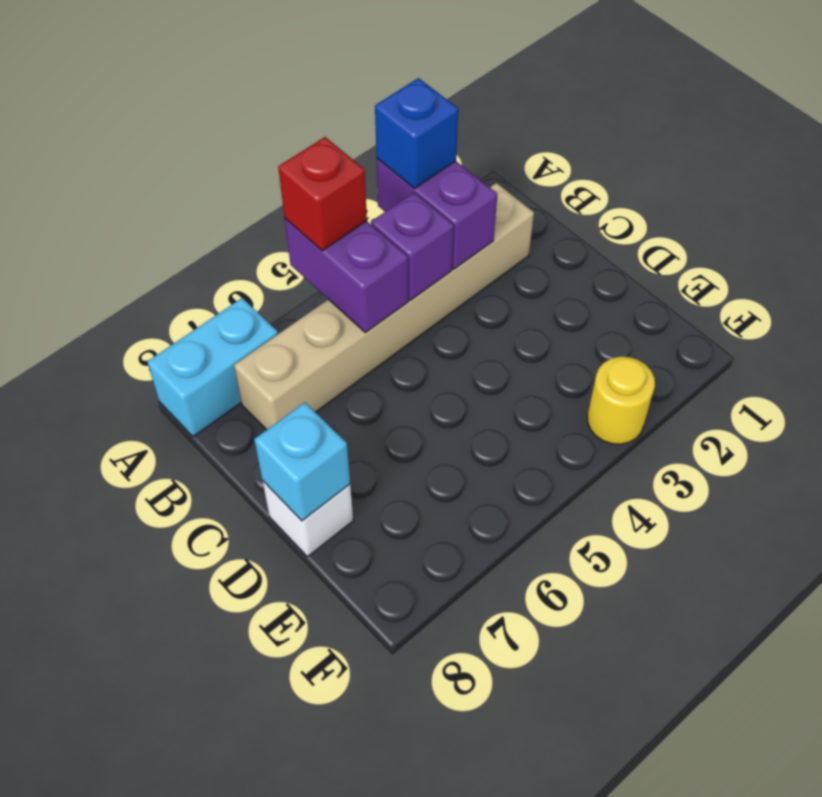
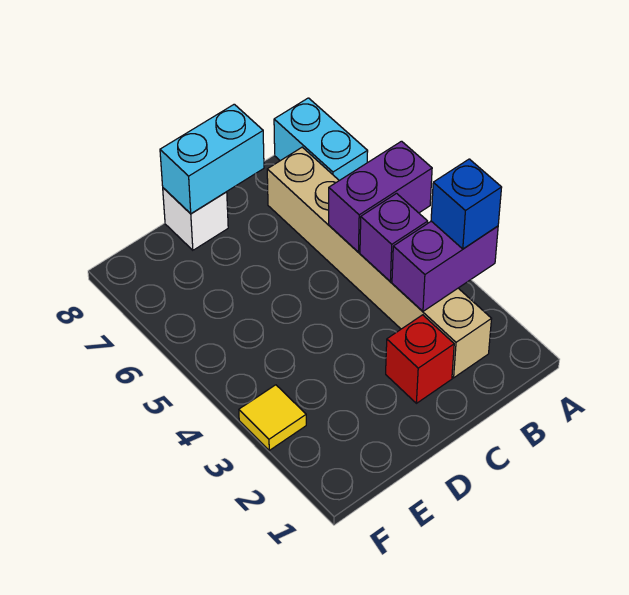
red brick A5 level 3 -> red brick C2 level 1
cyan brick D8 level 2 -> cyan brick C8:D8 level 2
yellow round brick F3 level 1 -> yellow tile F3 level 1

WHAT TO PRODUCE → All the lines above are to be given again exactly as they read, with the pictures removed.

ANSWER SECTION →
red brick A5 level 3 -> red brick C2 level 1
cyan brick D8 level 2 -> cyan brick C8:D8 level 2
yellow round brick F3 level 1 -> yellow tile F3 level 1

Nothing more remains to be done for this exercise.